Excerpted data Block Start
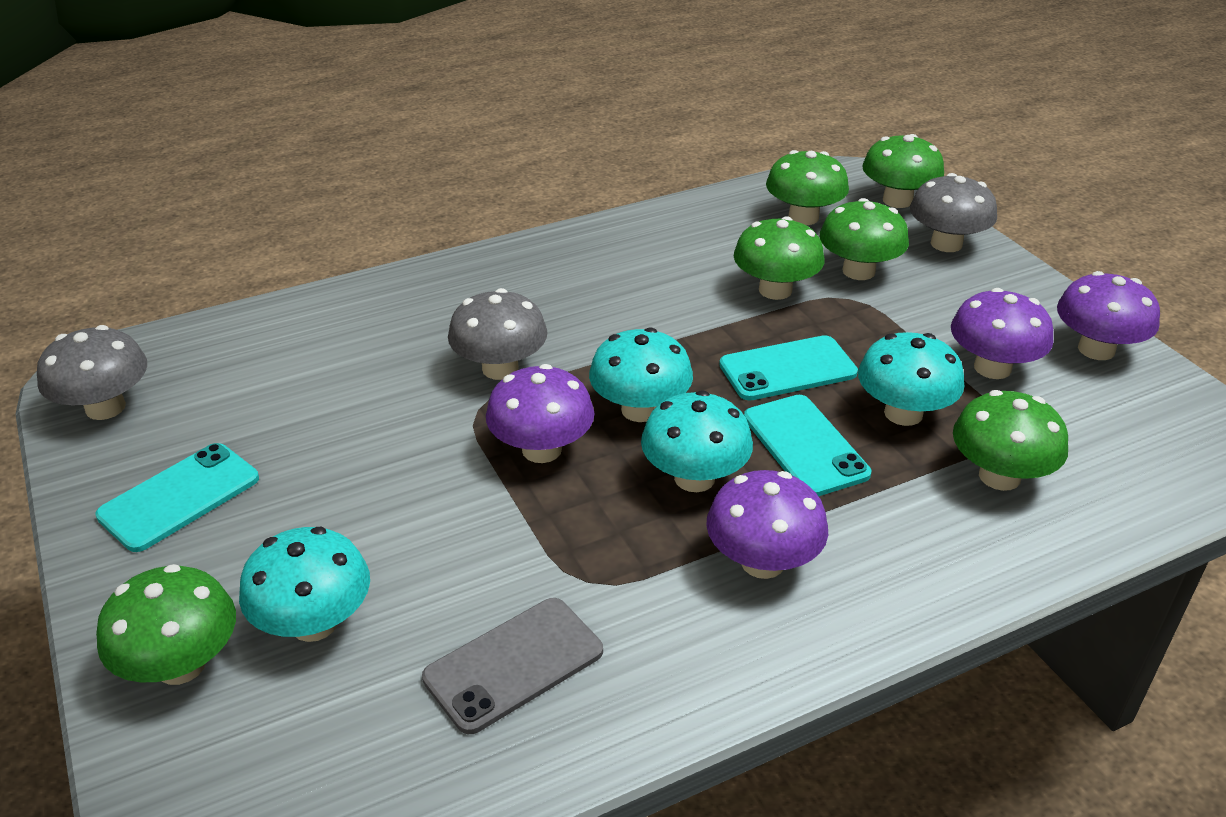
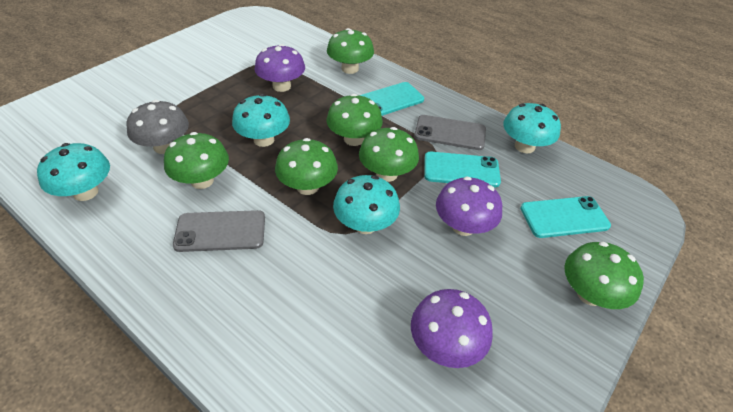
grey mushroom: 3 -> 1
grey phone: 1 -> 2
purple mushroom: 4 -> 3

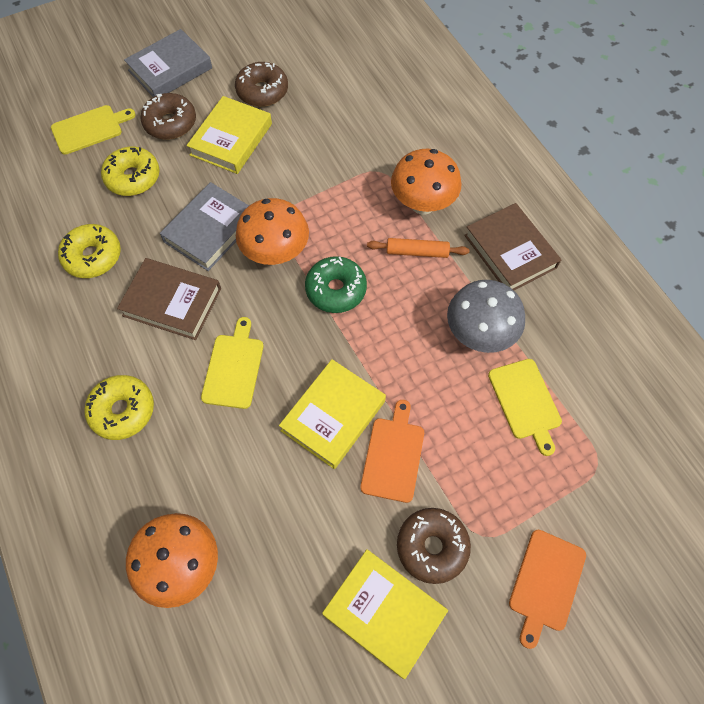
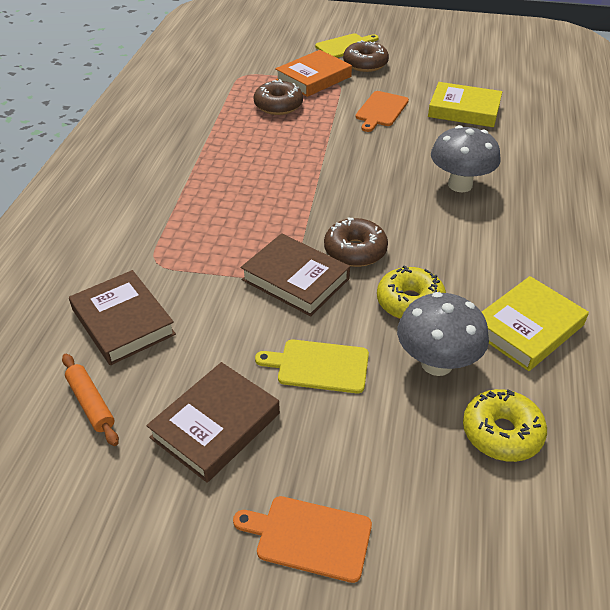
brown book: 2 -> 3
green donut: 1 -> 0
grey book: 2 -> 0
grey mushroom: 1 -> 2
orange book: 0 -> 1
orange mushroom: 3 -> 0
yellow book: 3 -> 2
yellow cutting board: 3 -> 2
yellow donut: 3 -> 2

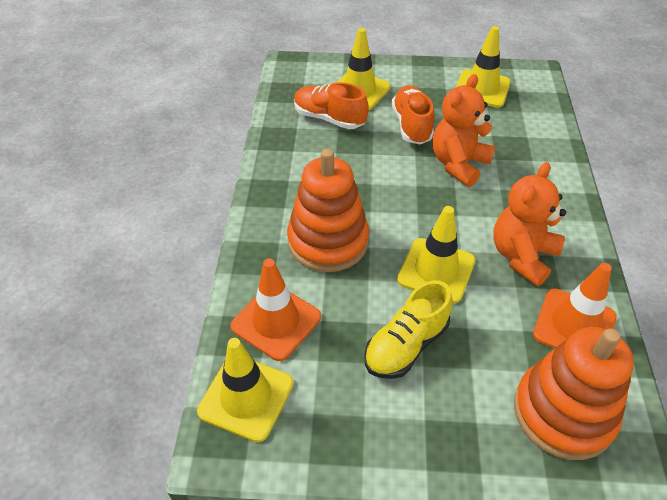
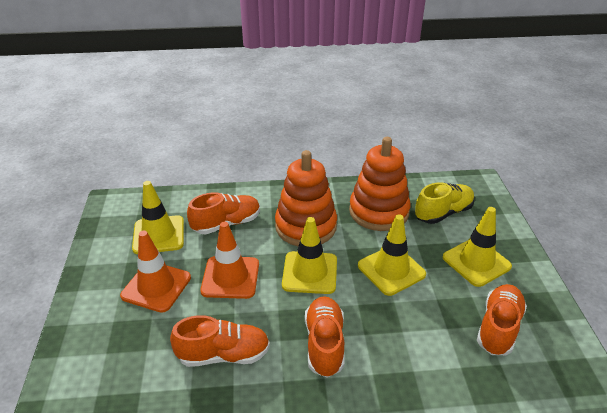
orange shoe: 2 -> 4
orange teddy bear: 2 -> 0

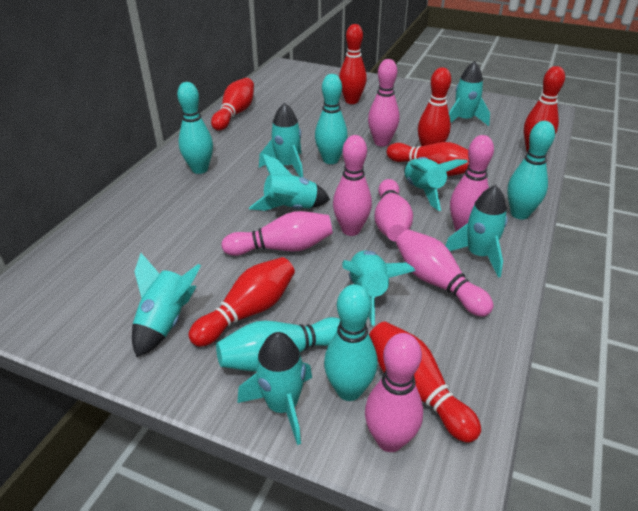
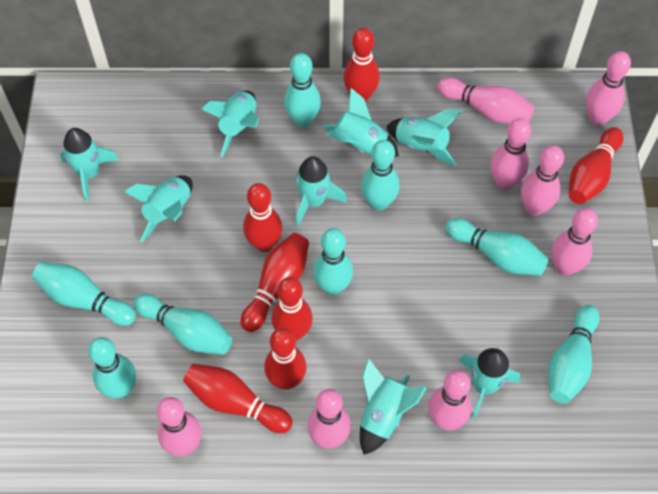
pink bowling pin: 7 -> 8
turquoise bowling pin: 5 -> 8

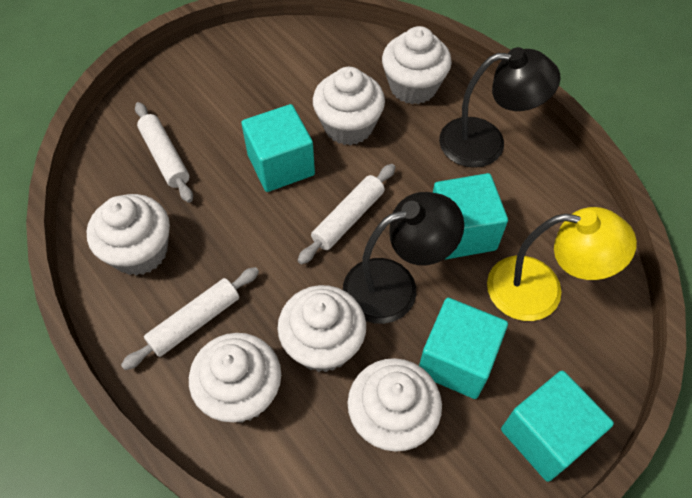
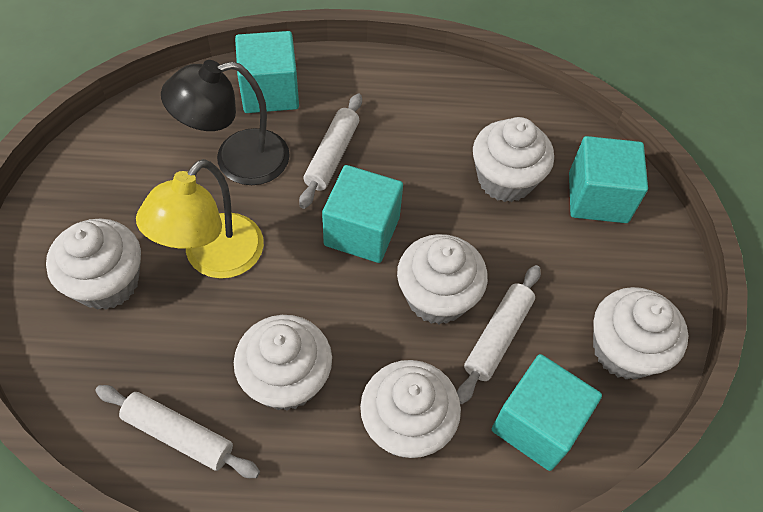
black lamp: 2 -> 1

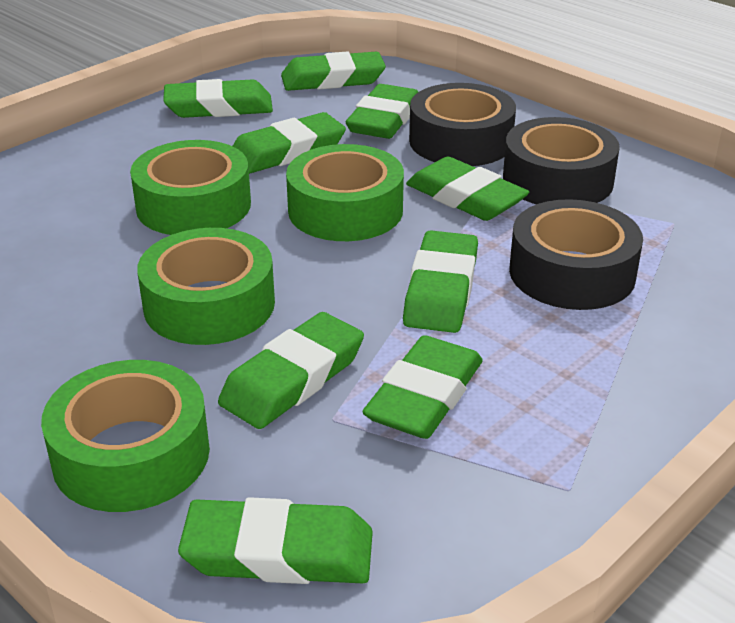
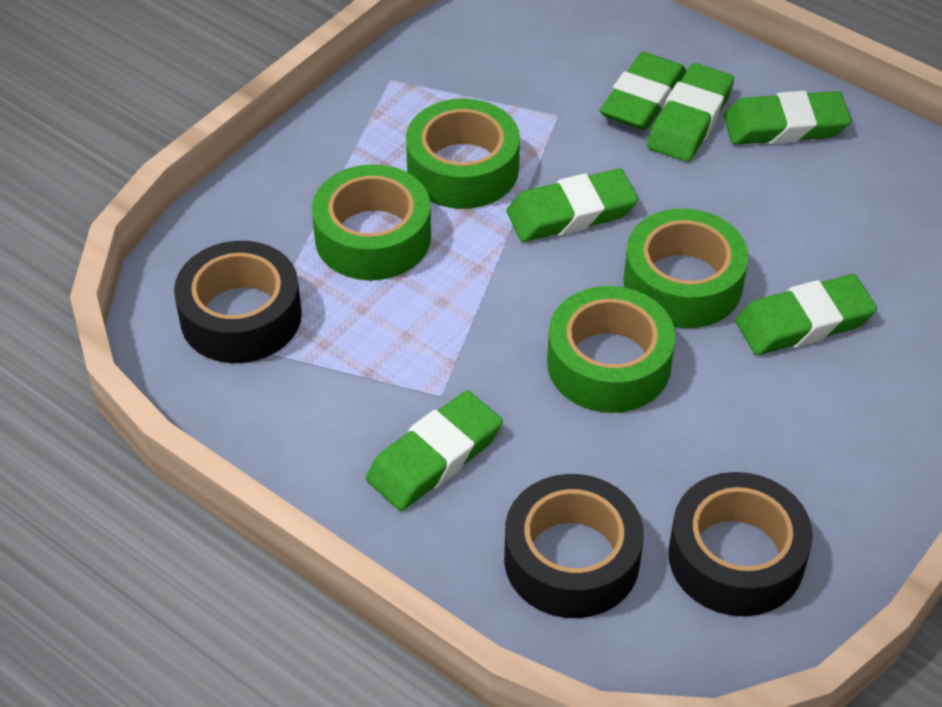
green eraser: 9 -> 6

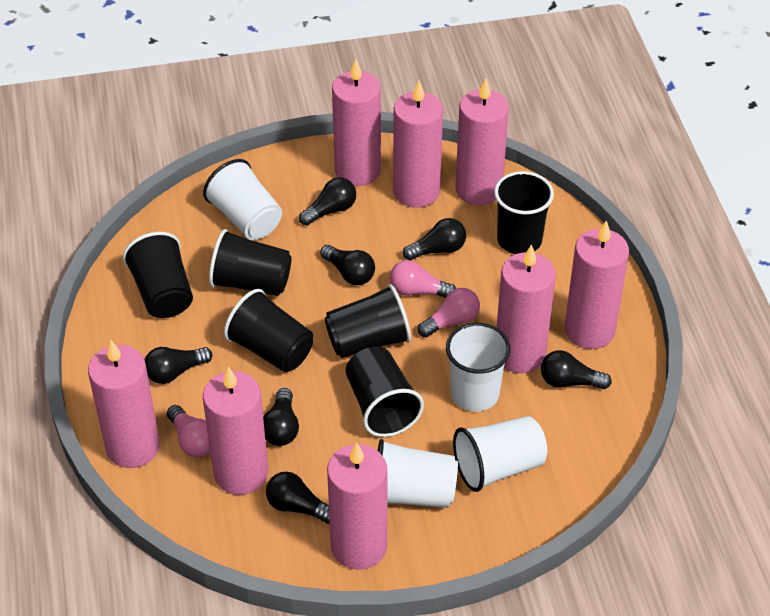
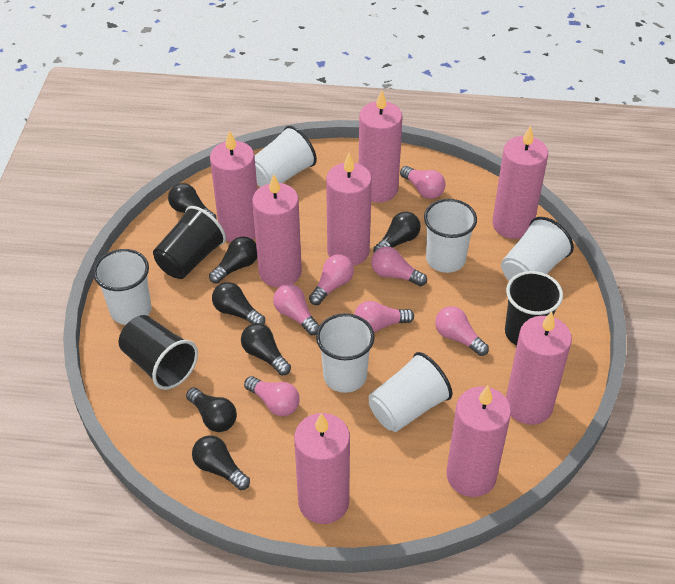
black cup: 6 -> 3
pink light bulb: 3 -> 7
white cup: 4 -> 6

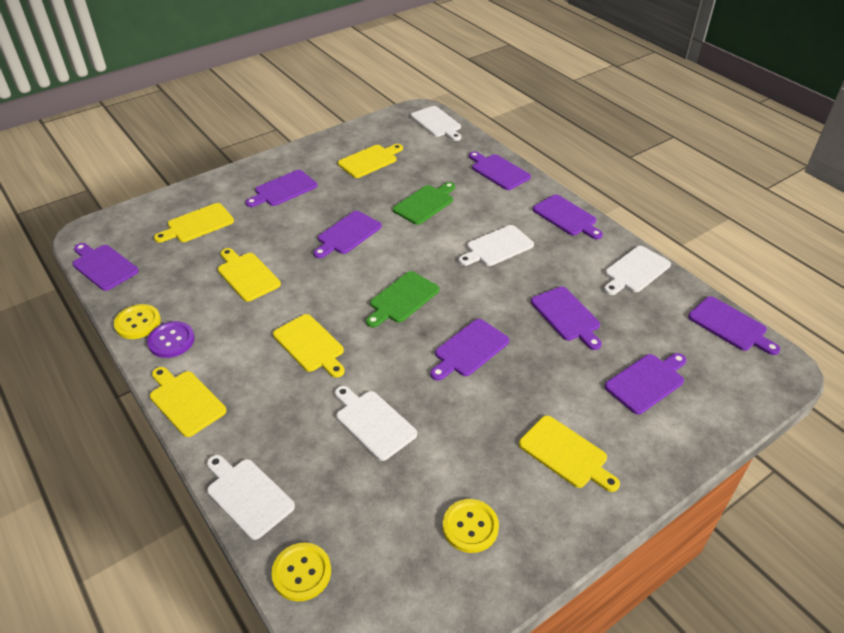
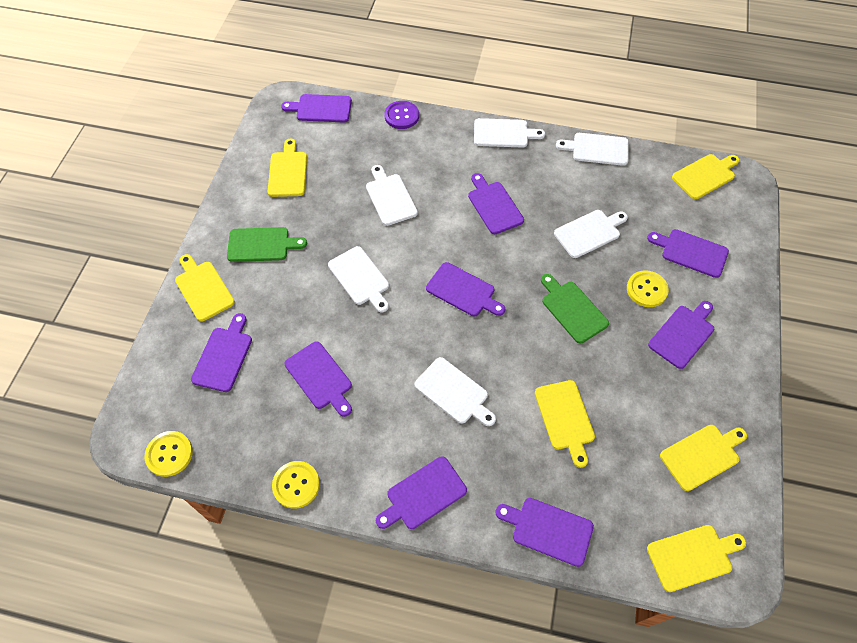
white cutting board: 5 -> 6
Excerpted data Block End
Work task: Output each record precisely as it appears, and drop every picture.

Expected answer:
grey mushroom: 3 -> 1
grey phone: 1 -> 2
purple mushroom: 4 -> 3

brown book: 2 -> 3
green donut: 1 -> 0
grey book: 2 -> 0
grey mushroom: 1 -> 2
orange book: 0 -> 1
orange mushroom: 3 -> 0
yellow book: 3 -> 2
yellow cutting board: 3 -> 2
yellow donut: 3 -> 2

orange shoe: 2 -> 4
orange teddy bear: 2 -> 0

pink bowling pin: 7 -> 8
turquoise bowling pin: 5 -> 8

black lamp: 2 -> 1

green eraser: 9 -> 6

black cup: 6 -> 3
pink light bulb: 3 -> 7
white cup: 4 -> 6

white cutting board: 5 -> 6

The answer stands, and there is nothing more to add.